(EXERCISE): Please reproduce every item below word for word.
:::
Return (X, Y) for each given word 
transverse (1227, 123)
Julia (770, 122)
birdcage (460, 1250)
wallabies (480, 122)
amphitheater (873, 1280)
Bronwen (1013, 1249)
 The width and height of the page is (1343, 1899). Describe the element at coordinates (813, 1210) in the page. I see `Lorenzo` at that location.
:::
(SOLVED PROBLEM):
Return (X, Y) for each given word 
transverse (1227, 123)
Julia (770, 122)
birdcage (460, 1250)
wallabies (480, 122)
amphitheater (873, 1280)
Bronwen (1013, 1249)
 The width and height of the page is (1343, 1899). Describe the element at coordinates (813, 1210) in the page. I see `Lorenzo` at that location.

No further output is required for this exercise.